Task requirements: An exact, complete copy of the entries that follow is needed.

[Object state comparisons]

◇ ◇ ◇ ◇ ◇

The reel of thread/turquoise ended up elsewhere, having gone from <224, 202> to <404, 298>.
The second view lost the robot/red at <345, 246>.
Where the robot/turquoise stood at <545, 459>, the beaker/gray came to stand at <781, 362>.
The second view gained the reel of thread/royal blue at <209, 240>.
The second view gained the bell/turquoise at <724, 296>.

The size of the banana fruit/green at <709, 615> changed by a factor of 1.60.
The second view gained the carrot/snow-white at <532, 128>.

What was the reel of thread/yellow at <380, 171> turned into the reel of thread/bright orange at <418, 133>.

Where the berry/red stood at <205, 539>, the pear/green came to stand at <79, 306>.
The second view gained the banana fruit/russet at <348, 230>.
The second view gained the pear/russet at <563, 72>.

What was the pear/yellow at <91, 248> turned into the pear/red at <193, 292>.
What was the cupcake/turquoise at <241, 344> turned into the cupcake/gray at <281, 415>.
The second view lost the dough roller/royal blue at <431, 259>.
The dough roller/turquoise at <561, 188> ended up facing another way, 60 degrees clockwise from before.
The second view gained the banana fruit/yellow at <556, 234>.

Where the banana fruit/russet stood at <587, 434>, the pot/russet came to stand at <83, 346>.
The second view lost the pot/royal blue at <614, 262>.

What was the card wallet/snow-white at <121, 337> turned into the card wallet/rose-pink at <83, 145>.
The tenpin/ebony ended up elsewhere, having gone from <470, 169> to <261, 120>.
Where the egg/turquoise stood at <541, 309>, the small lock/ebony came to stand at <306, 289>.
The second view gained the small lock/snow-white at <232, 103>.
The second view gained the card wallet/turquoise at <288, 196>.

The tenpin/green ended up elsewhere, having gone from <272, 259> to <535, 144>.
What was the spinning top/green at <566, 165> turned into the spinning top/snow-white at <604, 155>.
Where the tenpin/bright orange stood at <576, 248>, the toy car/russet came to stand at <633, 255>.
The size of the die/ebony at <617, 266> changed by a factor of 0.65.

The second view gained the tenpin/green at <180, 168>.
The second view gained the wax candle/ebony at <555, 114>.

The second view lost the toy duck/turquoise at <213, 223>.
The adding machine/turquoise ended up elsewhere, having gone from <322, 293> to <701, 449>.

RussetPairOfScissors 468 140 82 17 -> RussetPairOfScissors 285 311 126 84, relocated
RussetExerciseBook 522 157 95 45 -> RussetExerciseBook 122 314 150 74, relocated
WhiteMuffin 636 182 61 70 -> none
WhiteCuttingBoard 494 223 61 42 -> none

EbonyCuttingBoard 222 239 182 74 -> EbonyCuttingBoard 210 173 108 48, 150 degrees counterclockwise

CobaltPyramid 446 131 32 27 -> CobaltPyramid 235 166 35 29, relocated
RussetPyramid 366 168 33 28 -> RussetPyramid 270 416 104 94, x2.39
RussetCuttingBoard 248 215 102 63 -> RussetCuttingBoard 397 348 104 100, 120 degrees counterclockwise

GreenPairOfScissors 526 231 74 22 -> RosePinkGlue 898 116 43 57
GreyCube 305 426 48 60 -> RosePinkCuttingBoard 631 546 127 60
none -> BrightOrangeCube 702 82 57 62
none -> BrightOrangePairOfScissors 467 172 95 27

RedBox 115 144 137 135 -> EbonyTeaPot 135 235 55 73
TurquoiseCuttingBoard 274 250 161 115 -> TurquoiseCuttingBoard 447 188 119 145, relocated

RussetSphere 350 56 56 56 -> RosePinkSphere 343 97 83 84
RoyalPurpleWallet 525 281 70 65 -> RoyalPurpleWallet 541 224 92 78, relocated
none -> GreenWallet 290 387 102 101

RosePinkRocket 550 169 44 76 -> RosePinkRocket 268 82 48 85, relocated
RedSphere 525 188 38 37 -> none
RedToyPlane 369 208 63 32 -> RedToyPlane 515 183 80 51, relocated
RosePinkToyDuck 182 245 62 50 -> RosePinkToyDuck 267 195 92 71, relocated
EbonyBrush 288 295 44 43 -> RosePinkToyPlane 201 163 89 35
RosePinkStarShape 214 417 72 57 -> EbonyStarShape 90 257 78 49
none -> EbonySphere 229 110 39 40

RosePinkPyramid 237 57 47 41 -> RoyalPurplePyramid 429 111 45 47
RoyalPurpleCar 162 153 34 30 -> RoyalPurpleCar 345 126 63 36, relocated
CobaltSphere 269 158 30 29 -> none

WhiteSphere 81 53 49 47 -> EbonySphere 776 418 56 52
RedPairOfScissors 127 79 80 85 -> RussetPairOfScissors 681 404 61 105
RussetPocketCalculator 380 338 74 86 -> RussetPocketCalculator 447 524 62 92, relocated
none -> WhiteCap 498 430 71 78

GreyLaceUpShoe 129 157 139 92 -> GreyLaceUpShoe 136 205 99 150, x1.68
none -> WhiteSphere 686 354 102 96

◇ ◇ ◇ ◇ ◇

Your solution:
The reel of thread/turquoise ended up elsewhere, having gone from <224, 202> to <404, 298>.
The second view lost the robot/red at <345, 246>.
Where the robot/turquoise stood at <545, 459>, the beaker/gray came to stand at <781, 362>.
The second view gained the reel of thread/royal blue at <209, 240>.
The second view gained the bell/turquoise at <724, 296>.

The size of the banana fruit/green at <709, 615> changed by a factor of 1.60.
The second view gained the carrot/snow-white at <532, 128>.

What was the reel of thread/yellow at <380, 171> turned into the reel of thread/bright orange at <418, 133>.

Where the berry/red stood at <205, 539>, the pear/green came to stand at <79, 306>.
The second view gained the banana fruit/russet at <348, 230>.
The second view gained the pear/russet at <563, 72>.

What was the pear/yellow at <91, 248> turned into the pear/red at <193, 292>.
What was the cupcake/turquoise at <241, 344> turned into the cupcake/gray at <281, 415>.
The second view lost the dough roller/royal blue at <431, 259>.
The dough roller/turquoise at <561, 188> ended up facing another way, 60 degrees clockwise from before.
The second view gained the banana fruit/yellow at <556, 234>.

Where the banana fruit/russet stood at <587, 434>, the pot/russet came to stand at <83, 346>.
The second view lost the pot/royal blue at <614, 262>.

What was the card wallet/snow-white at <121, 337> turned into the card wallet/rose-pink at <83, 145>.
The tenpin/ebony ended up elsewhere, having gone from <470, 169> to <261, 120>.
Where the egg/turquoise stood at <541, 309>, the small lock/ebony came to stand at <306, 289>.
The second view gained the small lock/snow-white at <232, 103>.
The second view gained the card wallet/turquoise at <288, 196>.

The tenpin/green ended up elsewhere, having gone from <272, 259> to <535, 144>.
What was the spinning top/green at <566, 165> turned into the spinning top/snow-white at <604, 155>.
Where the tenpin/bright orange stood at <576, 248>, the toy car/russet came to stand at <633, 255>.
The size of the die/ebony at <617, 266> changed by a factor of 0.65.

The second view gained the tenpin/green at <180, 168>.
The second view gained the wax candle/ebony at <555, 114>.

The second view lost the toy duck/turquoise at <213, 223>.
The adding machine/turquoise ended up elsewhere, having gone from <322, 293> to <701, 449>.

RussetPairOfScissors 468 140 82 17 -> RussetPairOfScissors 285 311 126 84, relocated
RussetExerciseBook 522 157 95 45 -> RussetExerciseBook 122 314 150 74, relocated
WhiteMuffin 636 182 61 70 -> none
WhiteCuttingBoard 494 223 61 42 -> none

EbonyCuttingBoard 222 239 182 74 -> EbonyCuttingBoard 210 173 108 48, 150 degrees counterclockwise

CobaltPyramid 446 131 32 27 -> CobaltPyramid 235 166 35 29, relocated
RussetPyramid 366 168 33 28 -> RussetPyramid 270 416 104 94, x2.39
RussetCuttingBoard 248 215 102 63 -> RussetCuttingBoard 397 348 104 100, 120 degrees counterclockwise

GreenPairOfScissors 526 231 74 22 -> RosePinkGlue 898 116 43 57
GreyCube 305 426 48 60 -> RosePinkCuttingBoard 631 546 127 60
none -> BrightOrangeCube 702 82 57 62
none -> BrightOrangePairOfScissors 467 172 95 27

RedBox 115 144 137 135 -> EbonyTeaPot 135 235 55 73
TurquoiseCuttingBoard 274 250 161 115 -> TurquoiseCuttingBoard 447 188 119 145, relocated

RussetSphere 350 56 56 56 -> RosePinkSphere 343 97 83 84
RoyalPurpleWallet 525 281 70 65 -> RoyalPurpleWallet 541 224 92 78, relocated
none -> GreenWallet 290 387 102 101

RosePinkRocket 550 169 44 76 -> RosePinkRocket 268 82 48 85, relocated
RedSphere 525 188 38 37 -> none
RedToyPlane 369 208 63 32 -> RedToyPlane 515 183 80 51, relocated
RosePinkToyDuck 182 245 62 50 -> RosePinkToyDuck 267 195 92 71, relocated
EbonyBrush 288 295 44 43 -> RosePinkToyPlane 201 163 89 35
RosePinkStarShape 214 417 72 57 -> EbonyStarShape 90 257 78 49
none -> EbonySphere 229 110 39 40

RosePinkPyramid 237 57 47 41 -> RoyalPurplePyramid 429 111 45 47
RoyalPurpleCar 162 153 34 30 -> RoyalPurpleCar 345 126 63 36, relocated
CobaltSphere 269 158 30 29 -> none

WhiteSphere 81 53 49 47 -> EbonySphere 776 418 56 52
RedPairOfScissors 127 79 80 85 -> RussetPairOfScissors 681 404 61 105
RussetPocketCalculator 380 338 74 86 -> RussetPocketCalculator 447 524 62 92, relocated
none -> WhiteCap 498 430 71 78

GreyLaceUpShoe 129 157 139 92 -> GreyLaceUpShoe 136 205 99 150, x1.68
none -> WhiteSphere 686 354 102 96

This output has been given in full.